_What to work on_. Both the line containing "- spun: pato" and the line containing "- missing: regla (verde) [545,191]" belong to the span. Output exactly that span from the listing below, and nothing outside it.

_Data shown_.
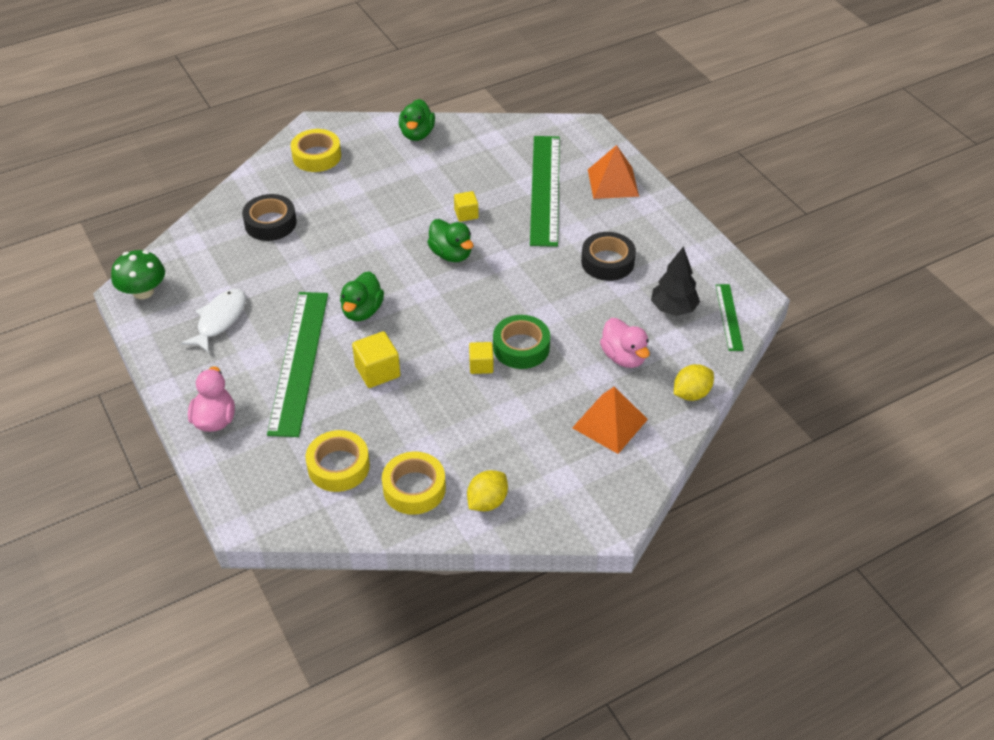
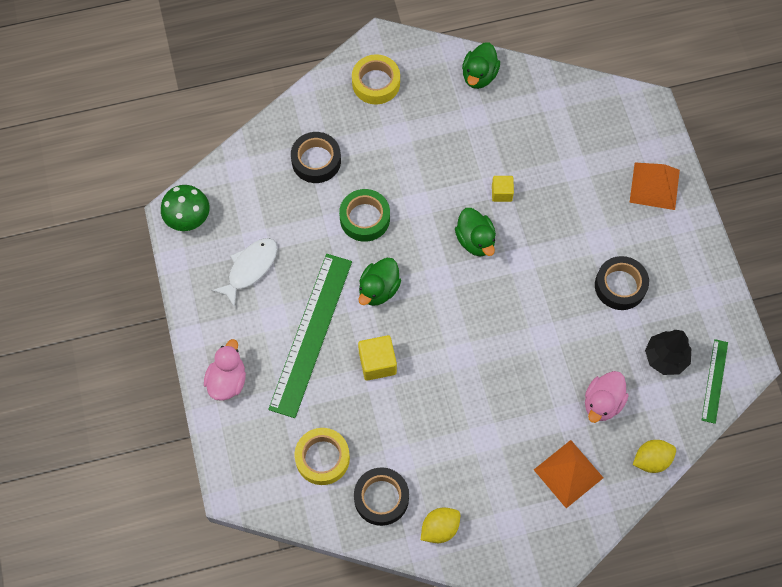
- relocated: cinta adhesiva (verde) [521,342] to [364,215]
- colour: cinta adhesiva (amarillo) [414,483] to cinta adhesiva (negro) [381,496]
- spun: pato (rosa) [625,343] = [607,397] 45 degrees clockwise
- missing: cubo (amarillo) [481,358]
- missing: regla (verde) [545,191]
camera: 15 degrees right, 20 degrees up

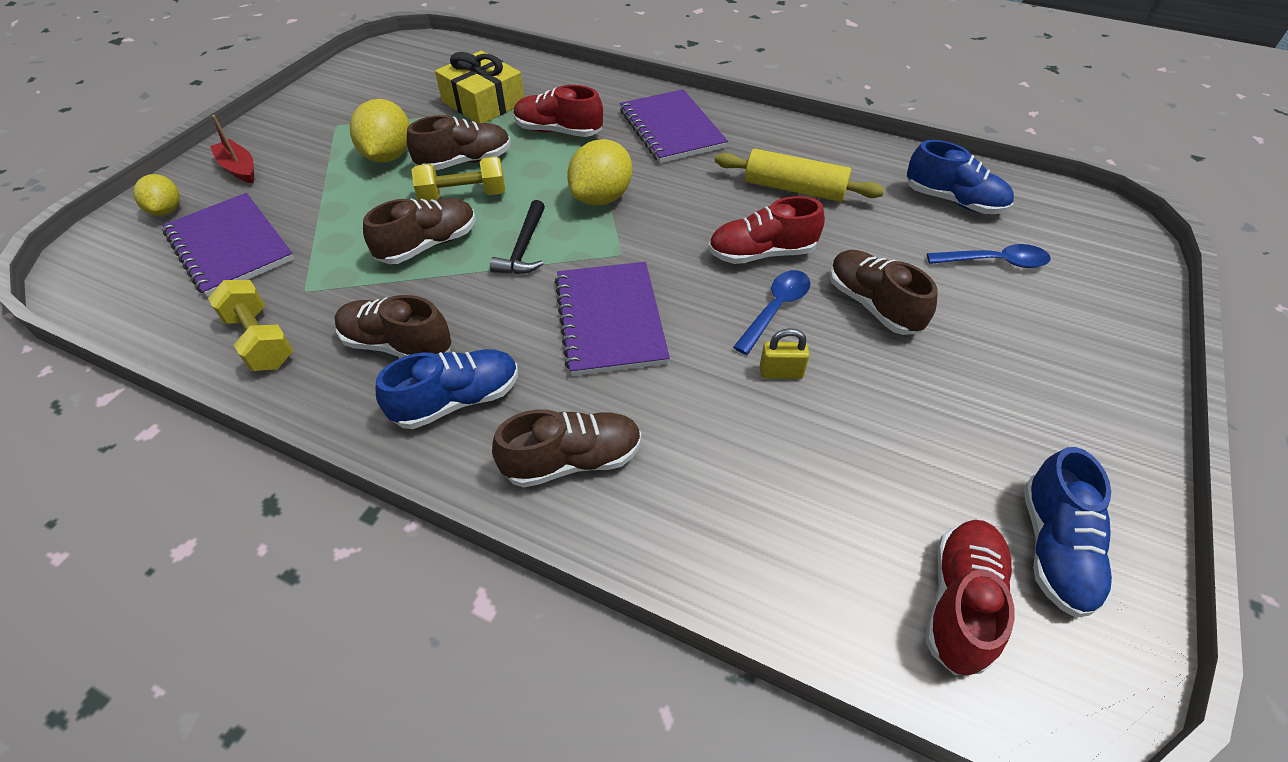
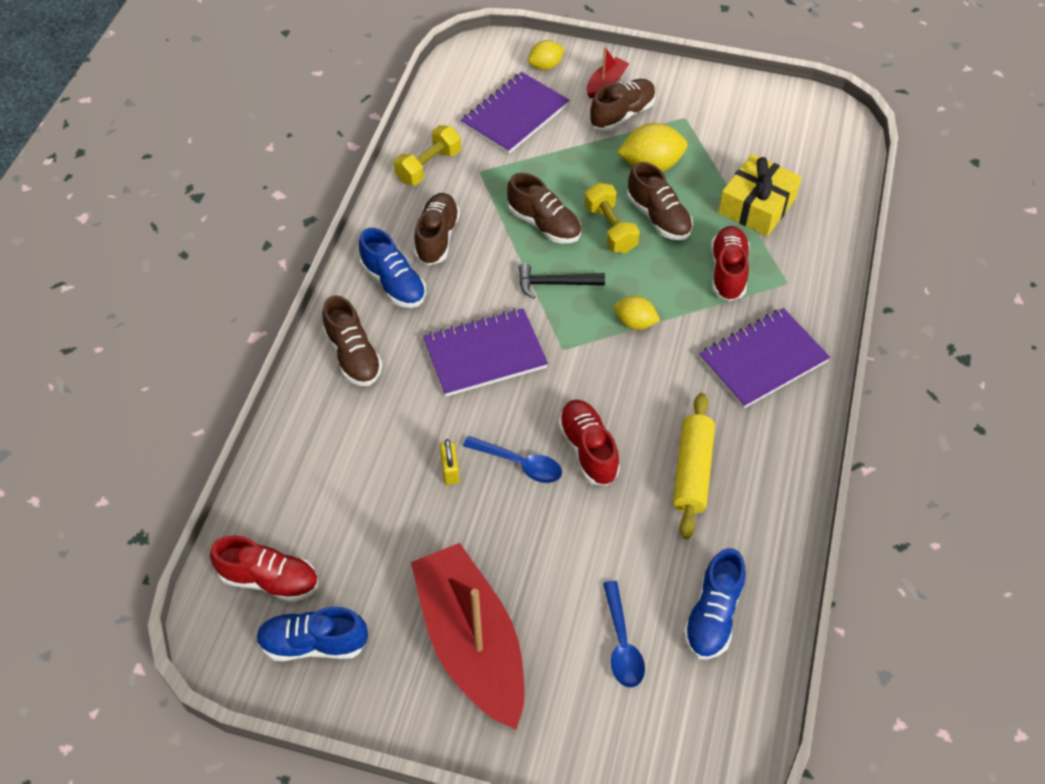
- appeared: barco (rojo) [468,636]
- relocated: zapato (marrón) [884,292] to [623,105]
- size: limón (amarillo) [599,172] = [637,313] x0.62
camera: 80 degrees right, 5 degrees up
* * *
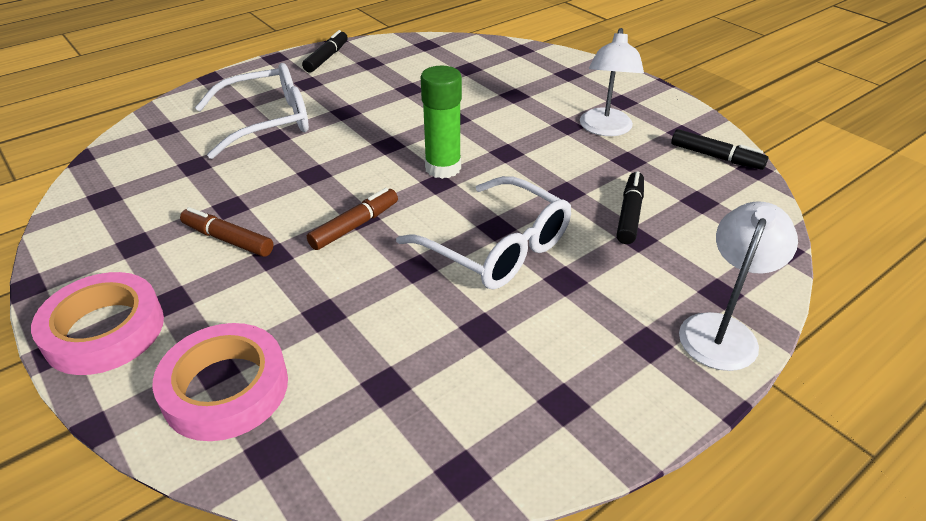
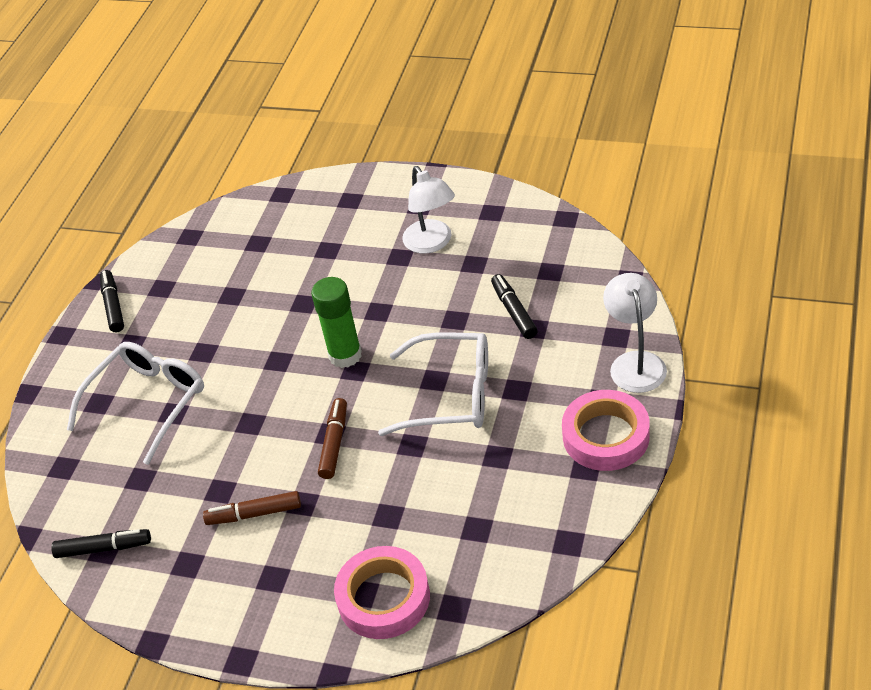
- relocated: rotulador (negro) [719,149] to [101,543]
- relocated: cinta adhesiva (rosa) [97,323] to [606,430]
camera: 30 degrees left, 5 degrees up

_Response for this exercise_.
- spun: pato (rosa) [625,343] = [607,397] 45 degrees clockwise
- missing: cubo (amarillo) [481,358]
- missing: regla (verde) [545,191]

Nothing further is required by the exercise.